**Required work**
Transcribe the listing exactly, skipping every picture.

Top of Data extract

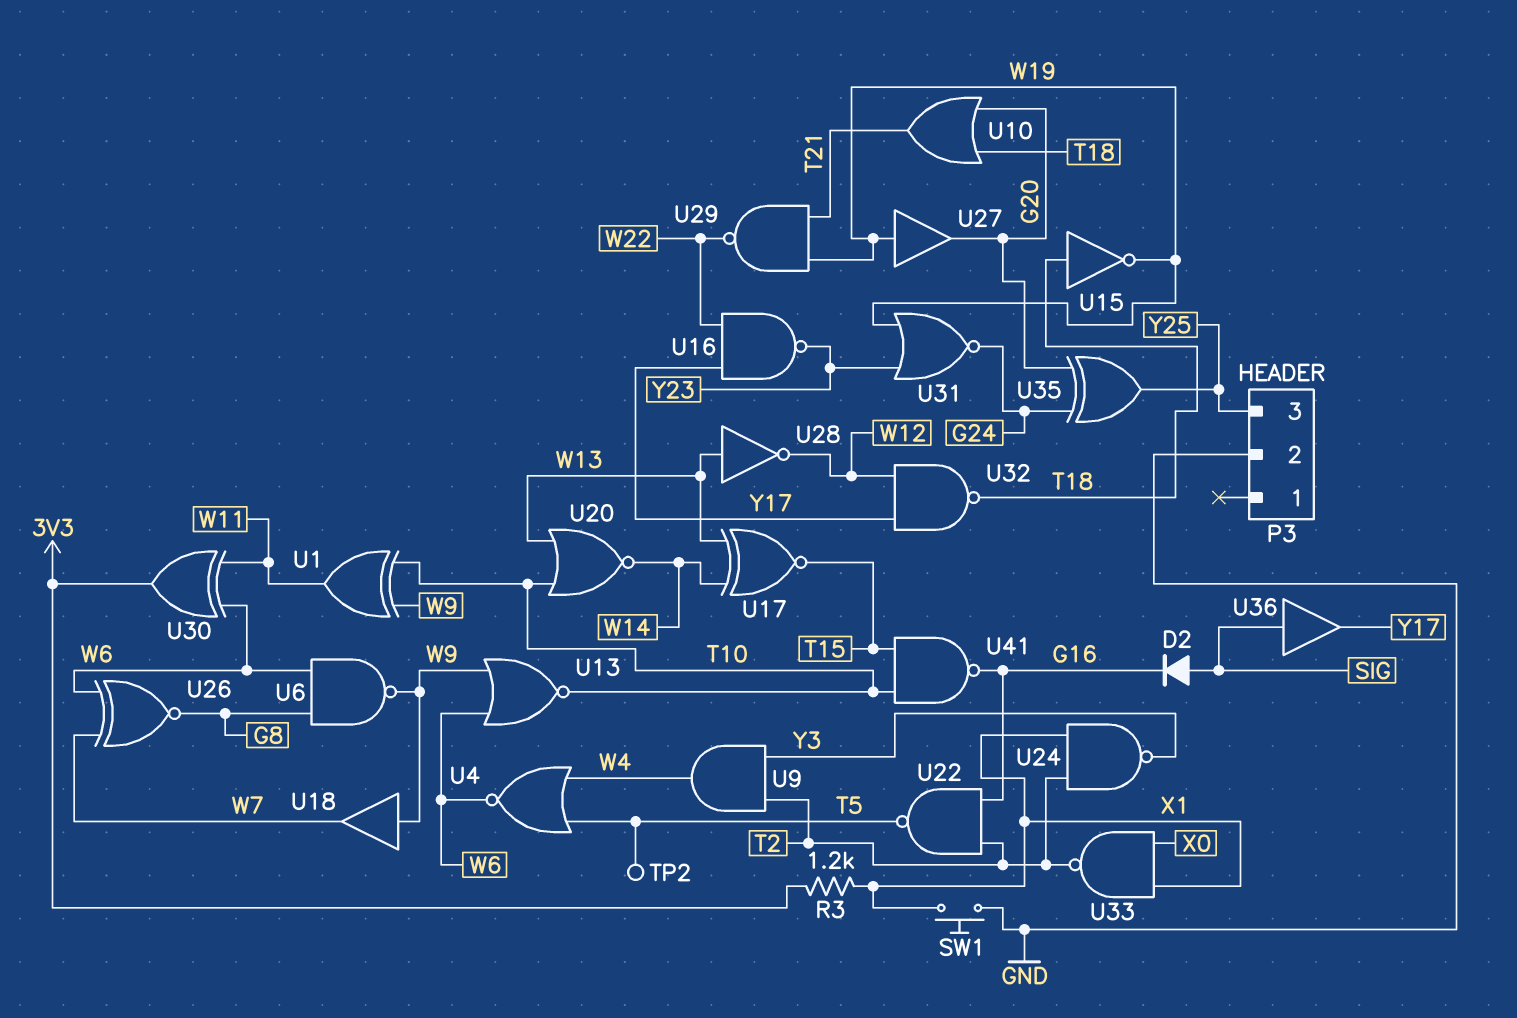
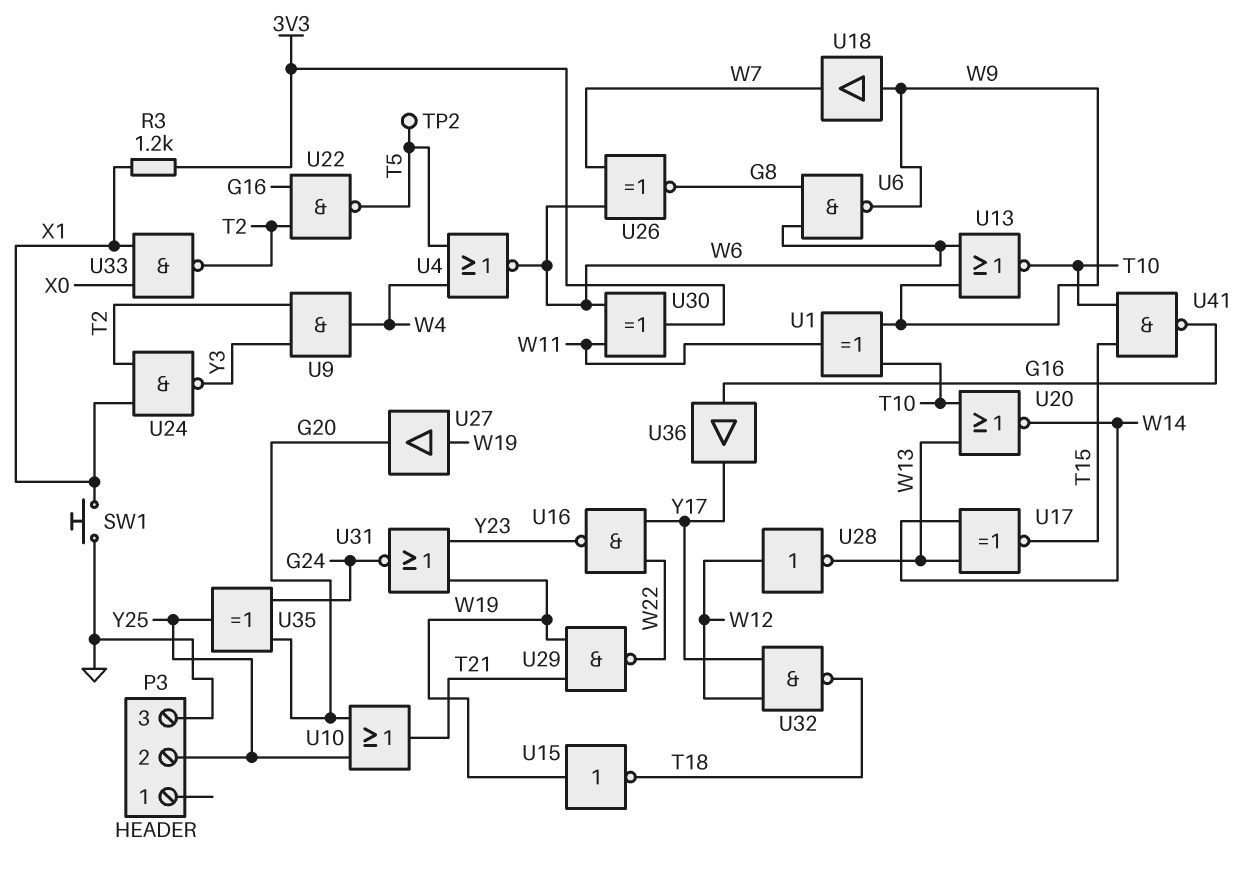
D2: diode (A SIG, K G16) -> none
P3 pin 2: GND -> Y25
P3 pin 3: Y25 -> GND
U10: OR (in G20, in T18, out T21) -> OR (in G20, in Y25, out T21)
U15: NOT (in T18, out W19) -> NOT (in W19, out T18)
U28: NOT (in W13, out W12) -> NOT (in W12, out W13)
U36: buffer (in SIG, out Y17) -> buffer (in G16, out Y17)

Bottom of Data extract

**Reply to the exercise**
D2: diode (A SIG, K G16) -> none
P3 pin 2: GND -> Y25
P3 pin 3: Y25 -> GND
U10: OR (in G20, in T18, out T21) -> OR (in G20, in Y25, out T21)
U15: NOT (in T18, out W19) -> NOT (in W19, out T18)
U28: NOT (in W13, out W12) -> NOT (in W12, out W13)
U36: buffer (in SIG, out Y17) -> buffer (in G16, out Y17)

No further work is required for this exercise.